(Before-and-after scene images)
________

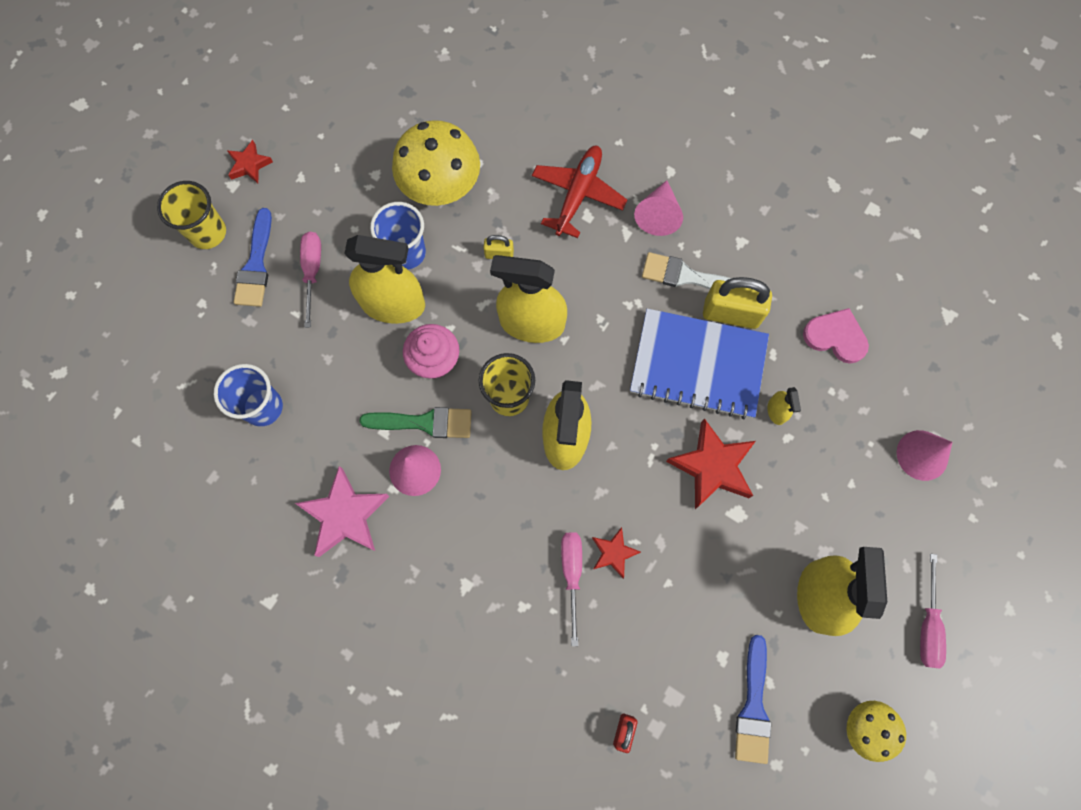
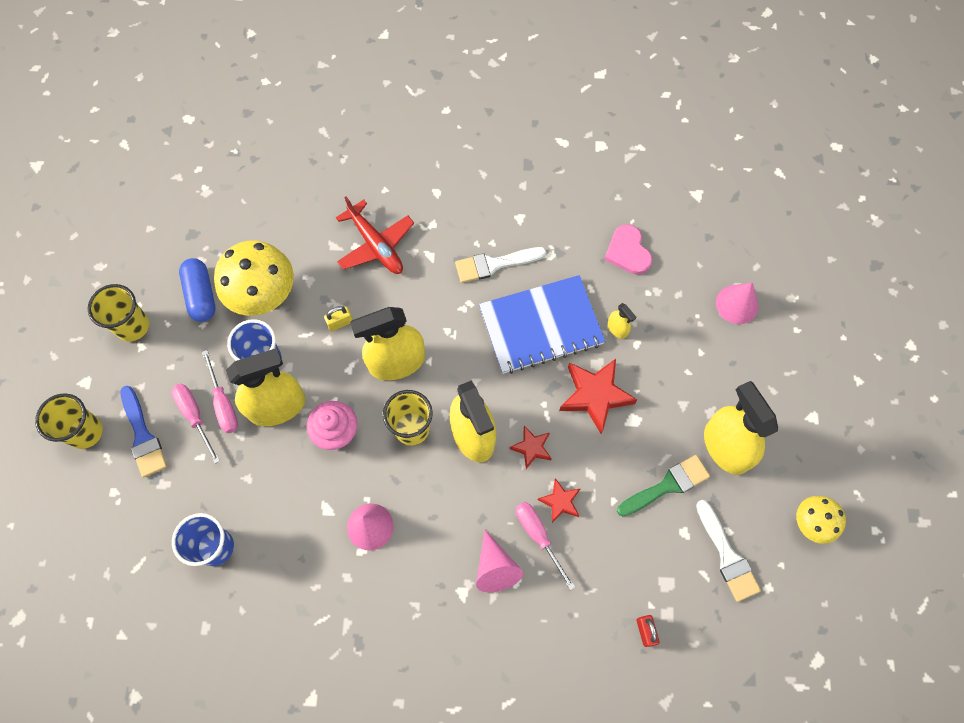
camera: 30 degrees left, 5 degrees down
(249, 165) = (90, 358): red star -> red star (531, 448)
(304, 154) = (133, 326): none -> yellow cup
(345, 515) = (334, 594): pink star -> none
(383, 157) = (201, 295): none -> blue capsule
(424, 422) = (356, 485): green brush -> green brush (667, 485)
(578, 194) = (376, 245): red plane -> red plane turned 150 degrees clockwise
(658, 214) = (446, 229): pink cone -> pink cone (495, 567)
(731, 313) = (543, 275): yellow padlock -> none
(753, 707) = (727, 556): blue brush -> white brush
(836, 337) = (628, 251): pink heart -> pink heart turned 105 degrees counterclockwise
(927, 625) = (811, 423): pink screwdriver -> pink screwdriver (223, 403)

________

EXERCISE DESCRIPTION:
Copy, exactly and only, the lines above that begin with the one containing "(383, 157) = (201, 295): none -> blue capsule" and finish with the one containing "(753, 707) = (727, 556): blue".

EXERCISE SOLUTION:
(383, 157) = (201, 295): none -> blue capsule
(424, 422) = (356, 485): green brush -> green brush (667, 485)
(578, 194) = (376, 245): red plane -> red plane turned 150 degrees clockwise
(658, 214) = (446, 229): pink cone -> pink cone (495, 567)
(731, 313) = (543, 275): yellow padlock -> none
(753, 707) = (727, 556): blue brush -> white brush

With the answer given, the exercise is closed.